- TRY IT -
Once you reach the line with "HALL3 pin OUT: D11 -> none", copy it and every line after it exactly, up to the end of the data. Omit the pictures.

- AVAILABLE DATA -
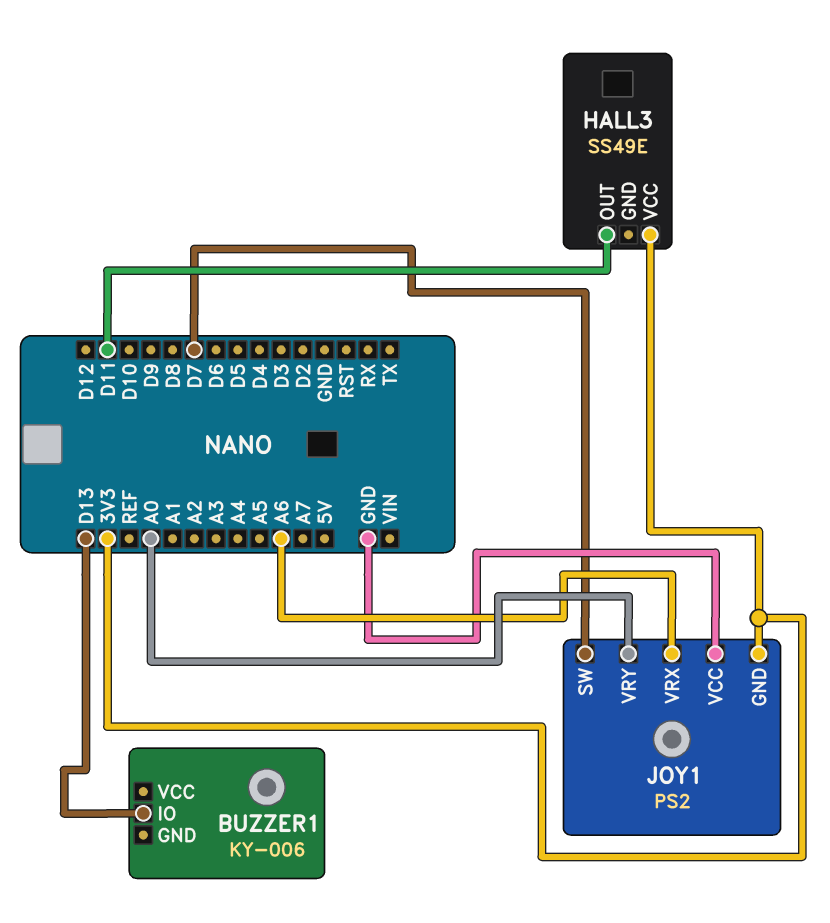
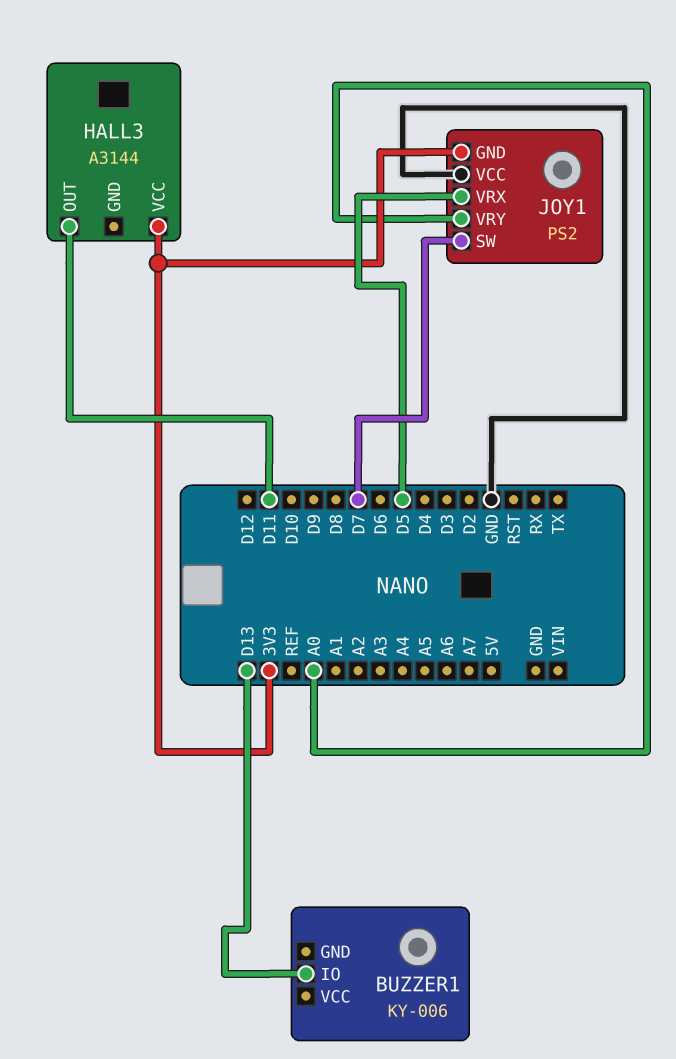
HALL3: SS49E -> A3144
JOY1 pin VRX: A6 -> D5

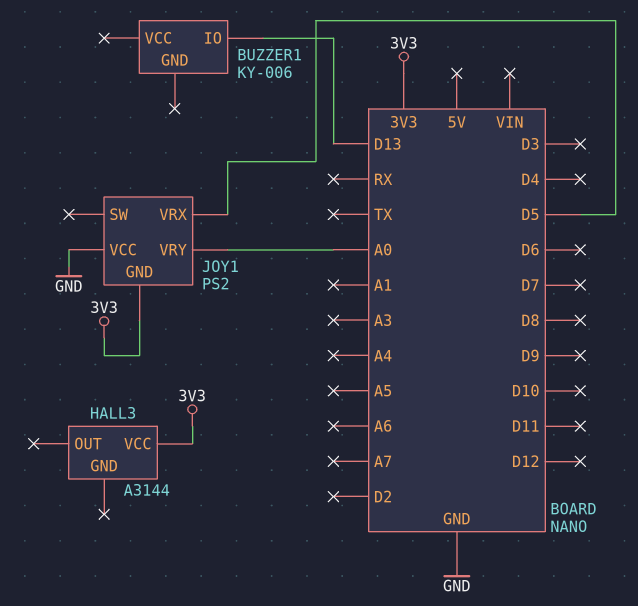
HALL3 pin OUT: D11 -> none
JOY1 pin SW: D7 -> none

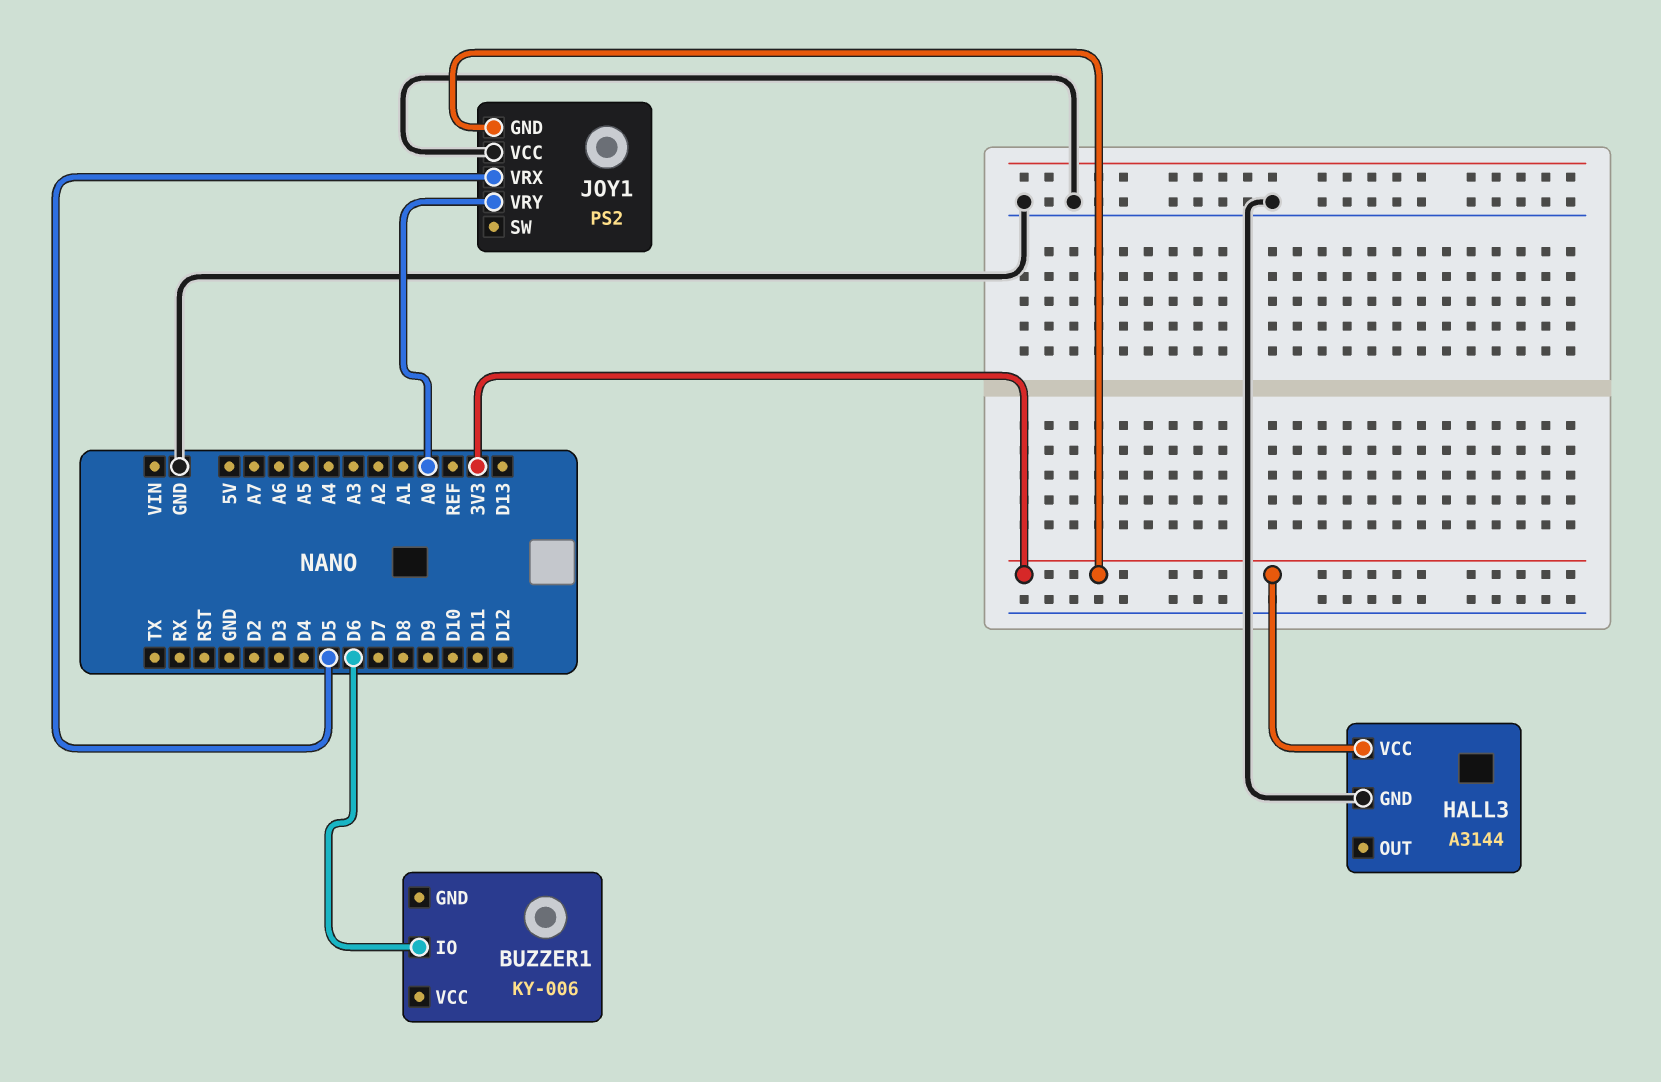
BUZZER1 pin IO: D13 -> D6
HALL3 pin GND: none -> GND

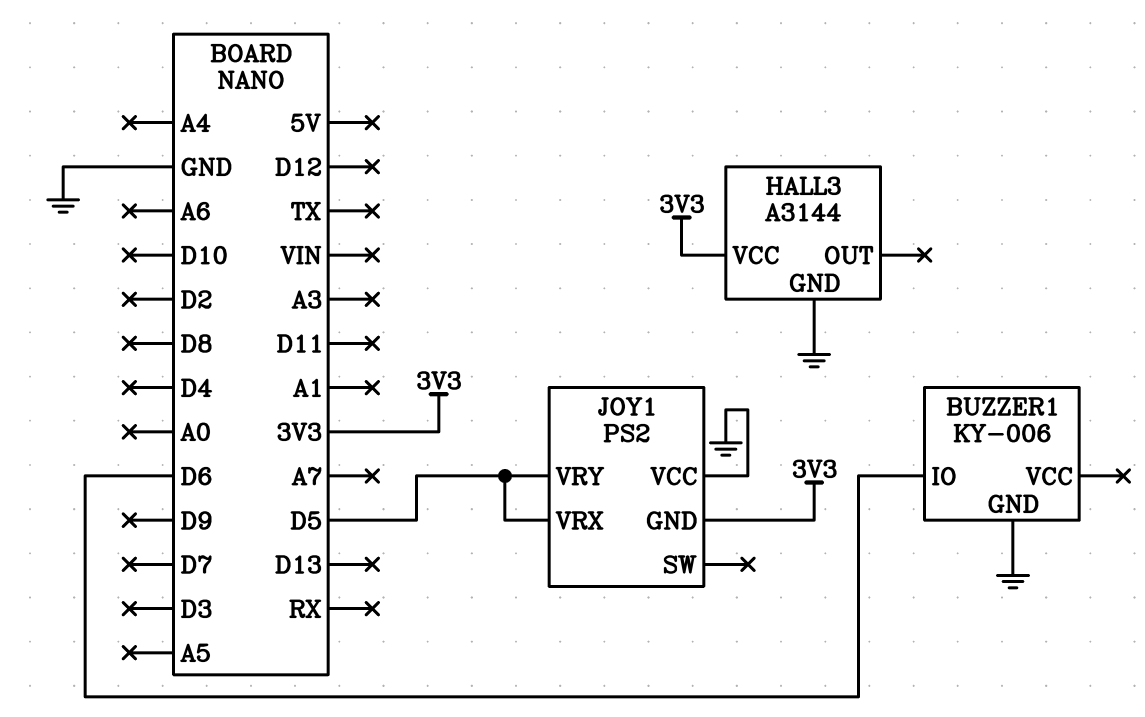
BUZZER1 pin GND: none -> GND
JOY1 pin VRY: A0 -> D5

- OUTPUT FOR THIS TASK -
HALL3 pin OUT: D11 -> none
JOY1 pin SW: D7 -> none

BUZZER1 pin IO: D13 -> D6
HALL3 pin GND: none -> GND

BUZZER1 pin GND: none -> GND
JOY1 pin VRY: A0 -> D5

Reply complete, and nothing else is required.